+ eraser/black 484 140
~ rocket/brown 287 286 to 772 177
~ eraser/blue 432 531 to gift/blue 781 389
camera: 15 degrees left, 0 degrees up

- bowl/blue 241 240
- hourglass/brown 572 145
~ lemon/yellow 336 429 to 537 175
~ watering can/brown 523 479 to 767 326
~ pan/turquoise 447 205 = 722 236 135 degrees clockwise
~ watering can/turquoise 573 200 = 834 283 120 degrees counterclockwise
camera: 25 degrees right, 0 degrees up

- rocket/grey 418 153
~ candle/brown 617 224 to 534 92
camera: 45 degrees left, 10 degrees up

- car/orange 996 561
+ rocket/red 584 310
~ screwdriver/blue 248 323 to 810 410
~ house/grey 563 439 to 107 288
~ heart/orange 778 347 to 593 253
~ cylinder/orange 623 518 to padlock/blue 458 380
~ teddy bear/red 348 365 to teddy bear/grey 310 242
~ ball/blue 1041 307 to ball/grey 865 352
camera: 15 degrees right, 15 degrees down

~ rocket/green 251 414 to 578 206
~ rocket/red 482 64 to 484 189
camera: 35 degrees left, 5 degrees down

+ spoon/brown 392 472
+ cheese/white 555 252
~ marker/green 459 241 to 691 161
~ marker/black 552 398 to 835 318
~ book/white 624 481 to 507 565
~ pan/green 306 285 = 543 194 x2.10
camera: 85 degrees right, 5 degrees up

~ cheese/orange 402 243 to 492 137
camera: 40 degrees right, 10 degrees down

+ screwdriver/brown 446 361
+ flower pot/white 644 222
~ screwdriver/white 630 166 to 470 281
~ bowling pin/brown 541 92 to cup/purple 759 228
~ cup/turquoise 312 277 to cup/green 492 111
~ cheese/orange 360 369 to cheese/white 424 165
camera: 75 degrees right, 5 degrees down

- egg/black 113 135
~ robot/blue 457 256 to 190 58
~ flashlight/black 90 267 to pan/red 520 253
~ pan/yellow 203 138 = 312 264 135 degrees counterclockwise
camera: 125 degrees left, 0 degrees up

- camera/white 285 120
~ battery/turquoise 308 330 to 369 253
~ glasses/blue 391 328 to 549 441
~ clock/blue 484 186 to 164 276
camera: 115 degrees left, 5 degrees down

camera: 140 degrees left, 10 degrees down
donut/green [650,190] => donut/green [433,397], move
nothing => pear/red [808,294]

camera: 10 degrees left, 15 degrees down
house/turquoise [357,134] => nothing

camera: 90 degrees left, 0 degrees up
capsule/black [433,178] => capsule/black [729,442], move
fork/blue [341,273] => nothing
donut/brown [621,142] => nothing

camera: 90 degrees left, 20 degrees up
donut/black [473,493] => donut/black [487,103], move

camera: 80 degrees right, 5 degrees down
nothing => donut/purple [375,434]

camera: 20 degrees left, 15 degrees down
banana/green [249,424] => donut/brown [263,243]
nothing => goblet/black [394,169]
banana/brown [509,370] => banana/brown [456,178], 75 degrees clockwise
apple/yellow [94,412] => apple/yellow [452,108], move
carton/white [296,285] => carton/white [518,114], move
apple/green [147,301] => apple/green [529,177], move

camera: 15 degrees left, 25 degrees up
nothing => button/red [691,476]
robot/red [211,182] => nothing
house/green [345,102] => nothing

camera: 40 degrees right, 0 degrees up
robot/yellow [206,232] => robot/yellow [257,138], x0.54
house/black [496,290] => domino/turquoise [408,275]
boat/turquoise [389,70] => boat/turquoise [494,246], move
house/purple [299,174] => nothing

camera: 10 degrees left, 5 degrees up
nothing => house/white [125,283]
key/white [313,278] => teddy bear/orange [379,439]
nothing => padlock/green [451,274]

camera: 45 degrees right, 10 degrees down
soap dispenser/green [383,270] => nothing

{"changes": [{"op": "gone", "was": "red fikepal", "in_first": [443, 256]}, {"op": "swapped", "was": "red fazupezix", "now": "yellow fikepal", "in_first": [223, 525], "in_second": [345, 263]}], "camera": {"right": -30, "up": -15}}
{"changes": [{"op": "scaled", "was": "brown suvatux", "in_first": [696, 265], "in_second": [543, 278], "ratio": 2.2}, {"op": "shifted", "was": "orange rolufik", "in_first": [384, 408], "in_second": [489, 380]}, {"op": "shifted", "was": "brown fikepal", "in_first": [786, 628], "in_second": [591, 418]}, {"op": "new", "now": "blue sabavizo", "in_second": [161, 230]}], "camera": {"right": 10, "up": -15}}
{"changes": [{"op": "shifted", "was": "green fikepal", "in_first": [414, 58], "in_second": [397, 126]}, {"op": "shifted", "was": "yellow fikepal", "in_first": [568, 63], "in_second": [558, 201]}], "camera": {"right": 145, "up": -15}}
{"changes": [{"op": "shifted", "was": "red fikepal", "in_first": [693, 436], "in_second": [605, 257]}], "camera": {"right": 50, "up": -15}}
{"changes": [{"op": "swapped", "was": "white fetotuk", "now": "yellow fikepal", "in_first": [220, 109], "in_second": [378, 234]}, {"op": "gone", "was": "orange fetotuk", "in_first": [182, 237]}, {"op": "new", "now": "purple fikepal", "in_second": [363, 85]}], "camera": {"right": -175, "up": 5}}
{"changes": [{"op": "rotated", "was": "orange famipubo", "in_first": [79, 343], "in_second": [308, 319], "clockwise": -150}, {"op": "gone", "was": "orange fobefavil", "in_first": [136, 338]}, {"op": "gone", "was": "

════

> **WHAT IS NEEDED**
A complete, exact transcription of the data above is the required answer.

> **SOLUTION TO THE PROBLEM**
+ eraser/black 484 140
~ rocket/brown 287 286 to 772 177
~ eraser/blue 432 531 to gift/blue 781 389
camera: 15 degrees left, 0 degrees up

- bowl/blue 241 240
- hourglass/brown 572 145
~ lemon/yellow 336 429 to 537 175
~ watering can/brown 523 479 to 767 326
~ pan/turquoise 447 205 = 722 236 135 degrees clockwise
~ watering can/turquoise 573 200 = 834 283 120 degrees counterclockwise
camera: 25 degrees right, 0 degrees up

- rocket/grey 418 153
~ candle/brown 617 224 to 534 92
camera: 45 degrees left, 10 degrees up

- car/orange 996 561
+ rocket/red 584 310
~ screwdriver/blue 248 323 to 810 410
~ house/grey 563 439 to 107 288
~ heart/orange 778 347 to 593 253
~ cylinder/orange 623 518 to padlock/blue 458 380
~ teddy bear/red 348 365 to teddy bear/grey 310 242
~ ball/blue 1041 307 to ball/grey 865 352
camera: 15 degrees right, 15 degrees down

~ rocket/green 251 414 to 578 206
~ rocket/red 482 64 to 484 189
camera: 35 degrees left, 5 degrees down

+ spoon/brown 392 472
+ cheese/white 555 252
~ marker/green 459 241 to 691 161
~ marker/black 552 398 to 835 318
~ book/white 624 481 to 507 565
~ pan/green 306 285 = 543 194 x2.10
camera: 85 degrees right, 5 degrees up

~ cheese/orange 402 243 to 492 137
camera: 40 degrees right, 10 degrees down

+ screwdriver/brown 446 361
+ flower pot/white 644 222
~ screwdriver/white 630 166 to 470 281
~ bowling pin/brown 541 92 to cup/purple 759 228
~ cup/turquoise 312 277 to cup/green 492 111
~ cheese/orange 360 369 to cheese/white 424 165
camera: 75 degrees right, 5 degrees down

- egg/black 113 135
~ robot/blue 457 256 to 190 58
~ flashlight/black 90 267 to pan/red 520 253
~ pan/yellow 203 138 = 312 264 135 degrees counterclockwise
camera: 125 degrees left, 0 degrees up

- camera/white 285 120
~ battery/turquoise 308 330 to 369 253
~ glasses/blue 391 328 to 549 441
~ clock/blue 484 186 to 164 276
camera: 115 degrees left, 5 degrees down

camera: 140 degrees left, 10 degrees down
donut/green [650,190] => donut/green [433,397], move
nothing => pear/red [808,294]

camera: 10 degrees left, 15 degrees down
house/turquoise [357,134] => nothing

camera: 90 degrees left, 0 degrees up
capsule/black [433,178] => capsule/black [729,442], move
fork/blue [341,273] => nothing
donut/brown [621,142] => nothing

camera: 90 degrees left, 20 degrees up
donut/black [473,493] => donut/black [487,103], move

camera: 80 degrees right, 5 degrees down
nothing => donut/purple [375,434]

camera: 20 degrees left, 15 degrees down
banana/green [249,424] => donut/brown [263,243]
nothing => goblet/black [394,169]
banana/brown [509,370] => banana/brown [456,178], 75 degrees clockwise
apple/yellow [94,412] => apple/yellow [452,108], move
carton/white [296,285] => carton/white [518,114], move
apple/green [147,301] => apple/green [529,177], move

camera: 15 degrees left, 25 degrees up
nothing => button/red [691,476]
robot/red [211,182] => nothing
house/green [345,102] => nothing

camera: 40 degrees right, 0 degrees up
robot/yellow [206,232] => robot/yellow [257,138], x0.54
house/black [496,290] => domino/turquoise [408,275]
boat/turquoise [389,70] => boat/turquoise [494,246], move
house/purple [299,174] => nothing

camera: 10 degrees left, 5 degrees up
nothing => house/white [125,283]
key/white [313,278] => teddy bear/orange [379,439]
nothing => padlock/green [451,274]

camera: 45 degrees right, 10 degrees down
soap dispenser/green [383,270] => nothing

{"changes": [{"op": "gone", "was": "red fikepal", "in_first": [443, 256]}, {"op": "swapped", "was": "red fazupezix", "now": "yellow fikepal", "in_first": [223, 525], "in_second": [345, 263]}], "camera": {"right": -30, "up": -15}}
{"changes": [{"op": "scaled", "was": "brown suvatux", "in_first": [696, 265], "in_second": [543, 278], "ratio": 2.2}, {"op": "shifted", "was": "orange rolufik", "in_first": [384, 408], "in_second": [489, 380]}, {"op": "shifted", "was": "brown fikepal", "in_first": [786, 628], "in_second": [591, 418]}, {"op": "new", "now": "blue sabavizo", "in_second": [161, 230]}], "camera": {"right": 10, "up": -15}}
{"changes": [{"op": "shifted", "was": "green fikepal", "in_first": [414, 58], "in_second": [397, 126]}, {"op": "shifted", "was": "yellow fikepal", "in_first": [568, 63], "in_second": [558, 201]}], "camera": {"right": 145, "up": -15}}
{"changes": [{"op": "shifted", "was": "red fikepal", "in_first": [693, 436], "in_second": [605, 257]}], "camera": {"right": 50, "up": -15}}
{"changes": [{"op": "swapped", "was": "white fetotuk", "now": "yellow fikepal", "in_first": [220, 109], "in_second": [378, 234]}, {"op": "gone", "was": "orange fetotuk", "in_first": [182, 237]}, {"op": "new", "now": "purple fikepal", "in_second": [363, 85]}], "camera": {"right": -175, "up": 5}}
{"changes": [{"op": "rotated", "was": "orange famipubo", "in_first": [79, 343], "in_second": [308, 319], "clockwise": -150}, {"op": "gone", "was": "orange fobefavil", "in_first": [136, 338]}, {"op": "gone", "was": "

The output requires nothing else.